# [What is expected]
Set down the whole listing below exactly, without pictures.

-=-=-

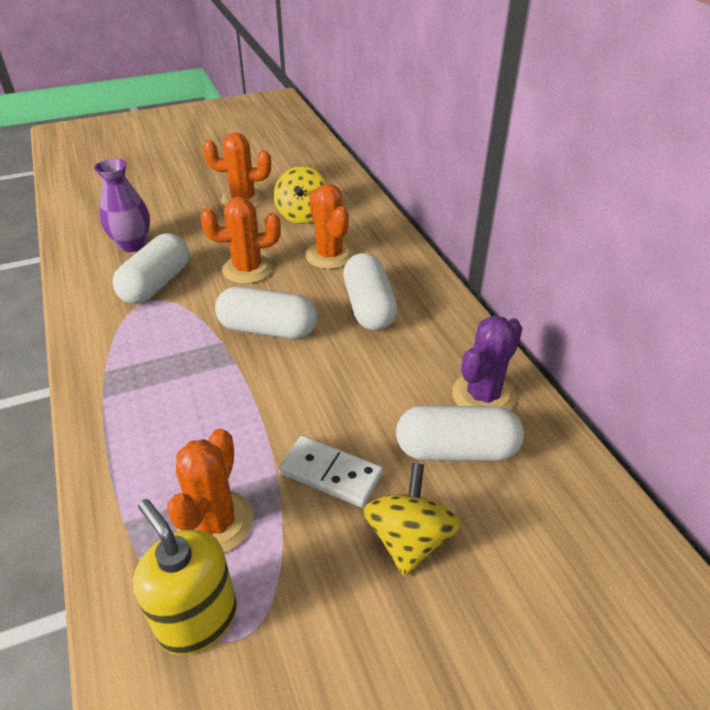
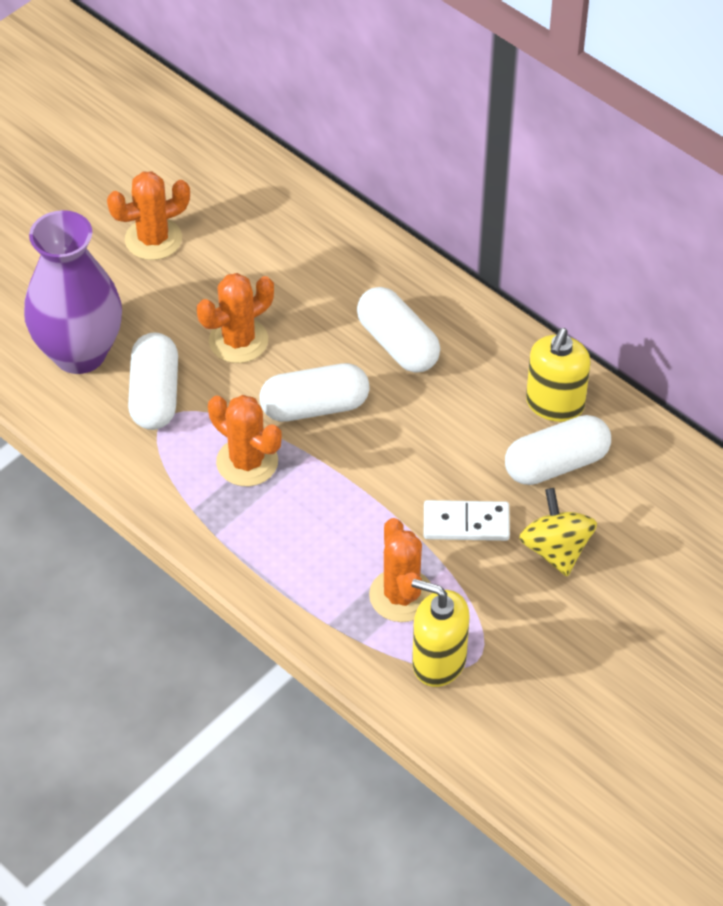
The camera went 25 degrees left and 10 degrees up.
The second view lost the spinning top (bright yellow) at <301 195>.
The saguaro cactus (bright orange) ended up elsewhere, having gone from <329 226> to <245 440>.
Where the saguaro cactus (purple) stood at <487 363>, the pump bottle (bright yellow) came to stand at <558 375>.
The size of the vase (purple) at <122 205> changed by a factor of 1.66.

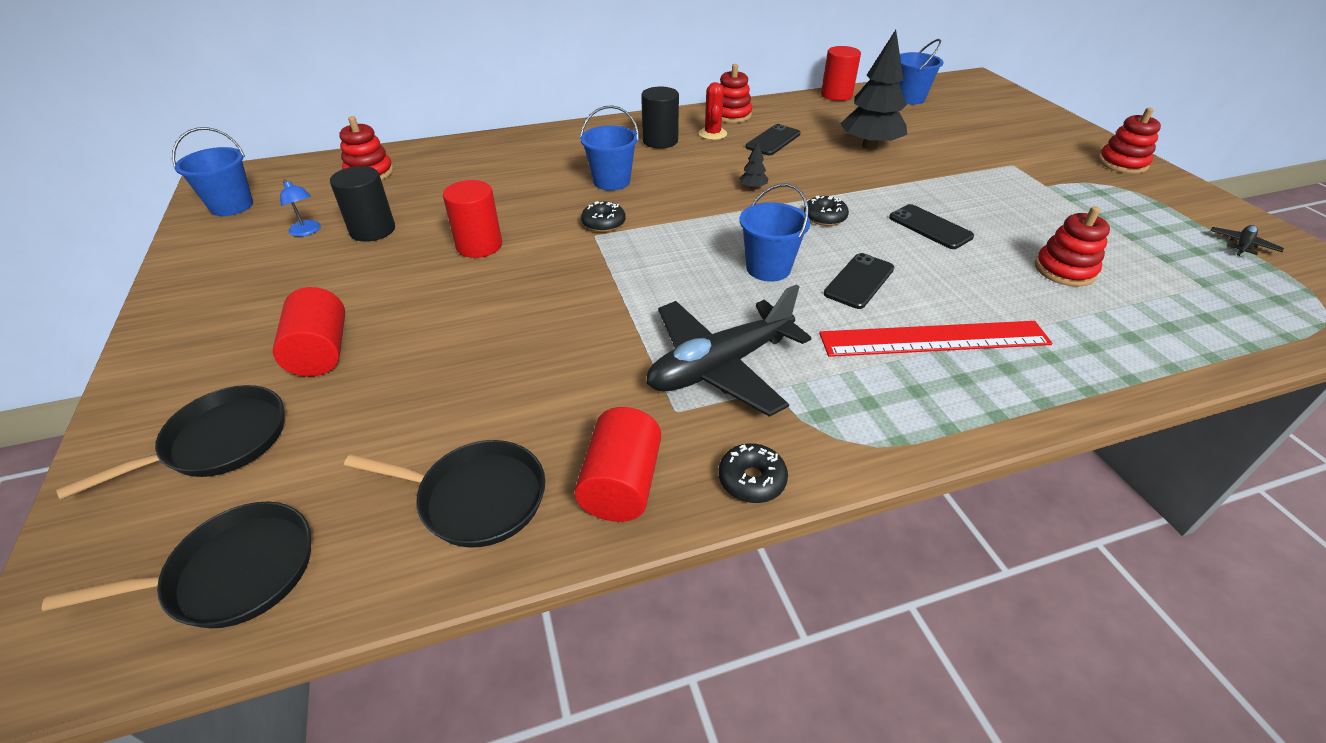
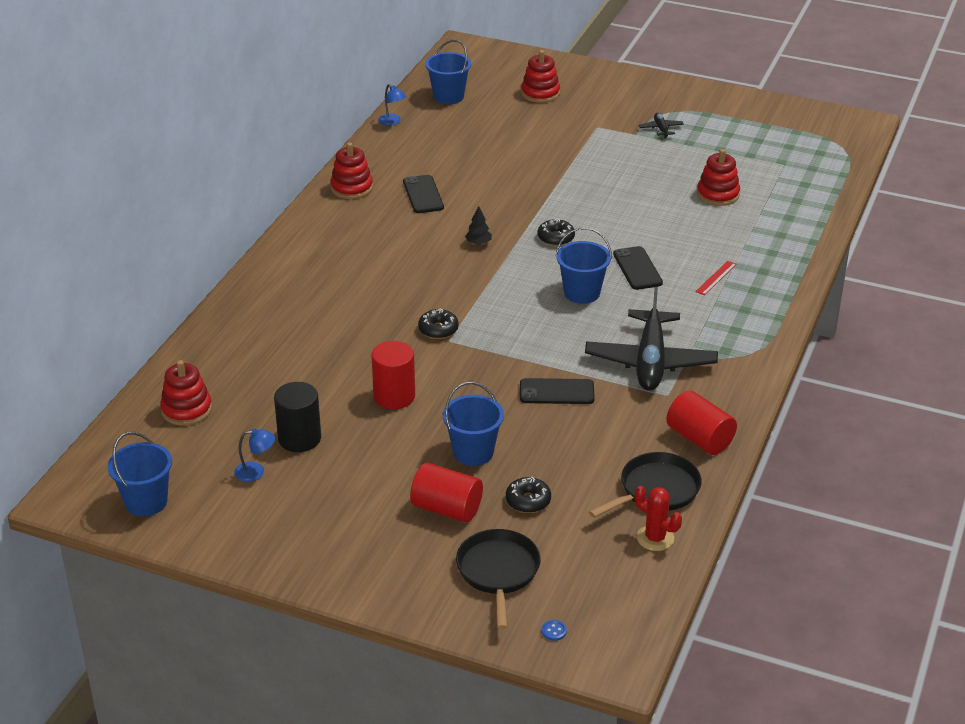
The camera went 50 degrees left and 5 degrees down.
The second view lost the skillet (ebony) at <176 565>.
The second view lost the cylinder (ebony) at <660 118>.
The second view lost the fir tree (ebony) at <873 89>.
The second view gained the button (blue) at <554 630>.
The bucket (blue) ended up elsewhere, having gone from <609 148> to <473 424>.
The saguaro cactus (red) ended up elsewhere, having gone from <713 111> to <658 518>.
The glazed donut (ebony) ended up elsewhere, having gone from <753 473> to <528 495>.
The mobile phone (ebony) ended up elsewhere, having gone from <931 226> to <557 391>.
The stacking toy (red) ended up elsewhere, having gone from <1129 141> to <540 76>.
The toy plane (ebony) ended up elsewhere, having gone from <1247 240> to <661 126>.
Where the cylinder (red) stood at <841 73>, the lamp (blue) came to stand at <392 105>.
The size of the straightedge (red) at <936 339> changed by a factor of 0.41.

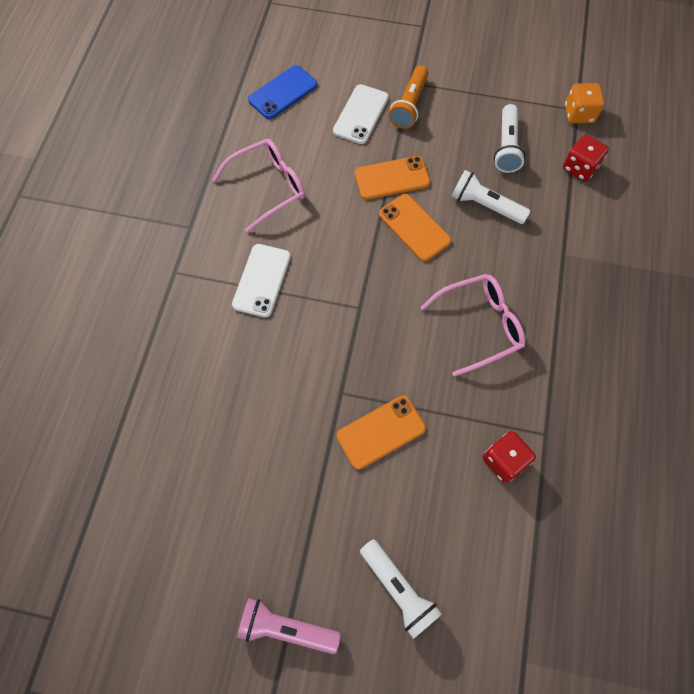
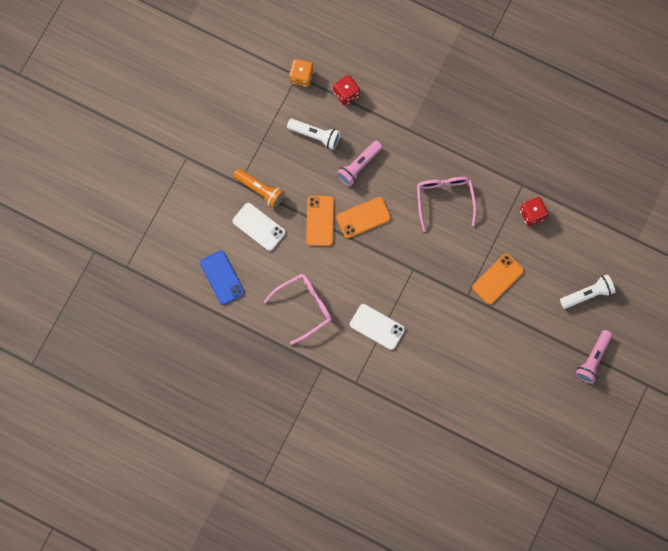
The camera went 75 degrees left and 10 degrees up.
What was the flashlight (white) at <491 197> turned into the flashlight (pink) at <360 163>.
The glasses (pink) at <258 186> ended up facing another way, 75 degrees clockwise from before.
The mobile phone (bright orange) at <381 433> ended up facing another way, 60 degrees clockwise from before.

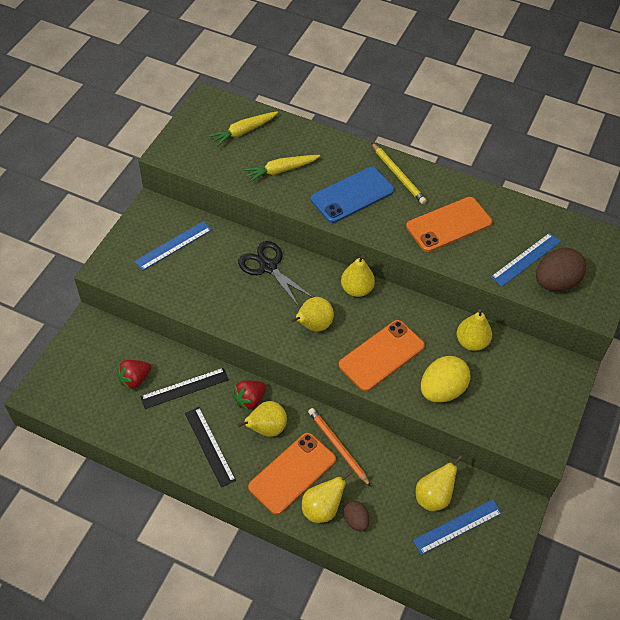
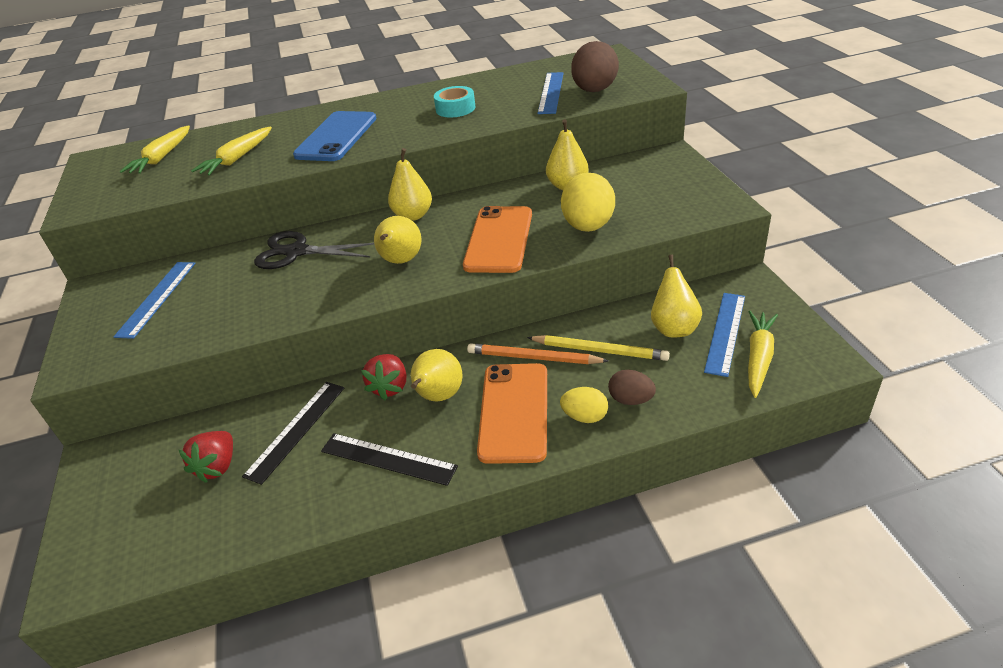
The camera went 35 degrees left and 15 degrees down.
The second view gained the toy carrot (bright yellow) at <763 354>.
The pencil (bright yellow) ended up elsewhere, having gone from <399 173> to <598 348>.
Where the toy pear (bright yellow) stood at <327 497>, the egg shape (bright yellow) came to stand at <584 405>.
Where the mobile phone (bright orange) stood at <449 224>, the roll of tape (turquoise) came to stand at <455 101>.

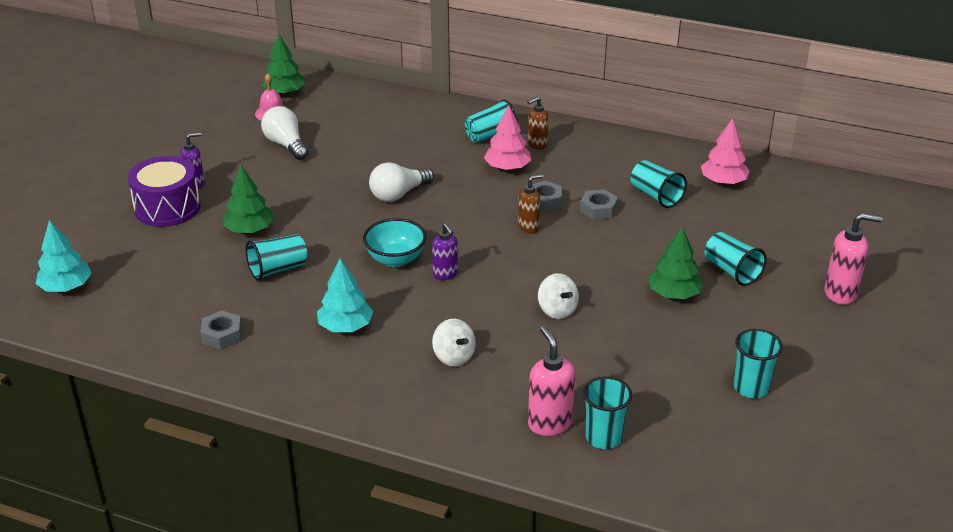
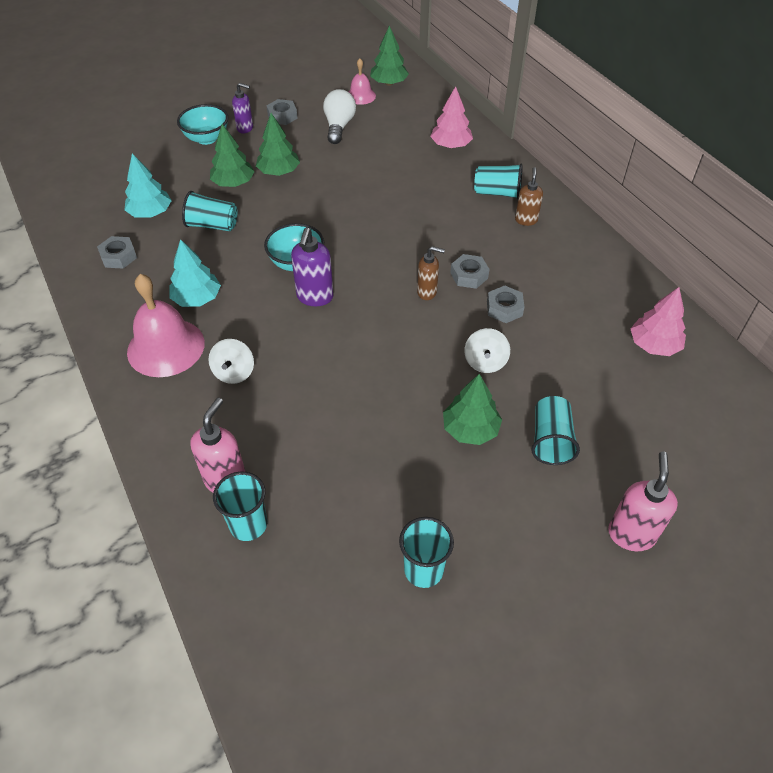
The camera went 40 degrees right and 15 degrees up.
The second view lost the bulb (white) at <401 182>.
The second view lost the cup (turquoise) at <659 184>.
The second view gained the bell (pink) at <166 325>.
The second view gained the fir tree (leaf-green) at <278 144>.
The second view gained the hexagon nut (ash-grey) at <282 112>.
The fir tree (turquoise) ended up elsewhere, having gone from <63 256> to <148 185>.
The fir tree (pink) ended up elsewhere, having gone from <507 138> to <451 117>.
The spinning top (white) ended up elsewhere, having gone from <558 296> to <487 350>.
Where the drum (purple) stood at <164 191>, the serving bowl (turquoise) came to stand at <202 124>.
The pump bottle (dark brown) at <538 123> ended up facing another way, 90 degrees clockwise from before.
The pump bottle (pink) at <853 259> ended up facing another way, 120 degrees counterclockwise from before.
The size of the pump bottle (purple) at <445 251> changed by a factor of 1.50.

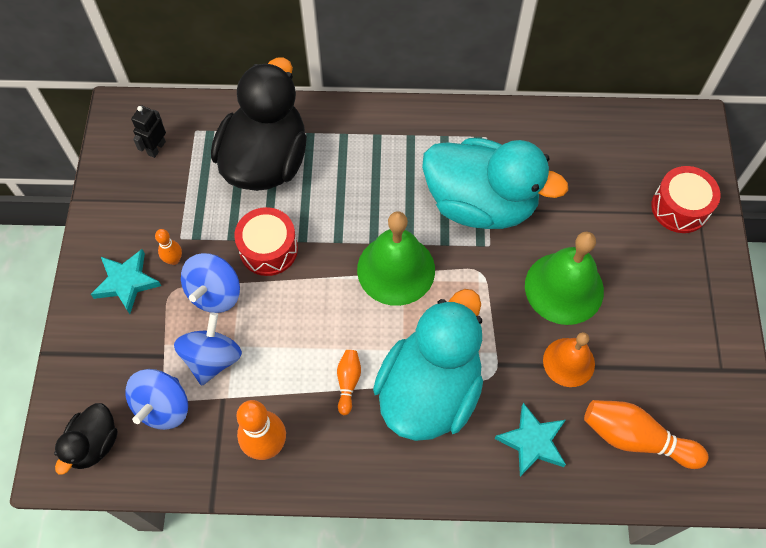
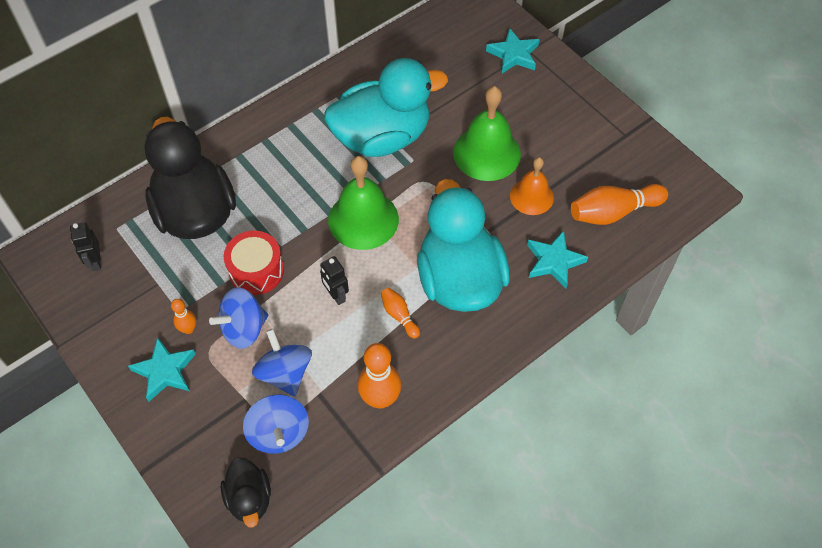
The camera went 40 degrees left and 5 degrees down.
The second view gained the robot figure (ebony) at <334 280>.
Where the drum (red) stood at <685 199>, the star shape (turquoise) came to stand at <513 50>.
The spinning top (blue) at <210 283> ended up facing another way, 75 degrees clockwise from before.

-=-=-

# [Worked solution]
The camera went 25 degrees left and 10 degrees up.
The second view lost the spinning top (bright yellow) at <301 195>.
The saguaro cactus (bright orange) ended up elsewhere, having gone from <329 226> to <245 440>.
Where the saguaro cactus (purple) stood at <487 363>, the pump bottle (bright yellow) came to stand at <558 375>.
The size of the vase (purple) at <122 205> changed by a factor of 1.66.

The camera went 50 degrees left and 5 degrees down.
The second view lost the skillet (ebony) at <176 565>.
The second view lost the cylinder (ebony) at <660 118>.
The second view lost the fir tree (ebony) at <873 89>.
The second view gained the button (blue) at <554 630>.
The bucket (blue) ended up elsewhere, having gone from <609 148> to <473 424>.
The saguaro cactus (red) ended up elsewhere, having gone from <713 111> to <658 518>.
The glazed donut (ebony) ended up elsewhere, having gone from <753 473> to <528 495>.
The mobile phone (ebony) ended up elsewhere, having gone from <931 226> to <557 391>.
The stacking toy (red) ended up elsewhere, having gone from <1129 141> to <540 76>.
The toy plane (ebony) ended up elsewhere, having gone from <1247 240> to <661 126>.
Where the cylinder (red) stood at <841 73>, the lamp (blue) came to stand at <392 105>.
The size of the straightedge (red) at <936 339> changed by a factor of 0.41.

The camera went 75 degrees left and 10 degrees up.
What was the flashlight (white) at <491 197> turned into the flashlight (pink) at <360 163>.
The glasses (pink) at <258 186> ended up facing another way, 75 degrees clockwise from before.
The mobile phone (bright orange) at <381 433> ended up facing another way, 60 degrees clockwise from before.

The camera went 35 degrees left and 15 degrees down.
The second view gained the toy carrot (bright yellow) at <763 354>.
The pencil (bright yellow) ended up elsewhere, having gone from <399 173> to <598 348>.
Where the toy pear (bright yellow) stood at <327 497>, the egg shape (bright yellow) came to stand at <584 405>.
Where the mobile phone (bright orange) stood at <449 224>, the roll of tape (turquoise) came to stand at <455 101>.

The camera went 40 degrees right and 15 degrees up.
The second view lost the bulb (white) at <401 182>.
The second view lost the cup (turquoise) at <659 184>.
The second view gained the bell (pink) at <166 325>.
The second view gained the fir tree (leaf-green) at <278 144>.
The second view gained the hexagon nut (ash-grey) at <282 112>.
The fir tree (turquoise) ended up elsewhere, having gone from <63 256> to <148 185>.
The fir tree (pink) ended up elsewhere, having gone from <507 138> to <451 117>.
The spinning top (white) ended up elsewhere, having gone from <558 296> to <487 350>.
Where the drum (purple) stood at <164 191>, the serving bowl (turquoise) came to stand at <202 124>.
The pump bottle (dark brown) at <538 123> ended up facing another way, 90 degrees clockwise from before.
The pump bottle (pink) at <853 259> ended up facing another way, 120 degrees counterclockwise from before.
The size of the pump bottle (purple) at <445 251> changed by a factor of 1.50.

The camera went 40 degrees left and 5 degrees down.
The second view gained the robot figure (ebony) at <334 280>.
Where the drum (red) stood at <685 199>, the star shape (turquoise) came to stand at <513 50>.
The spinning top (blue) at <210 283> ended up facing another way, 75 degrees clockwise from before.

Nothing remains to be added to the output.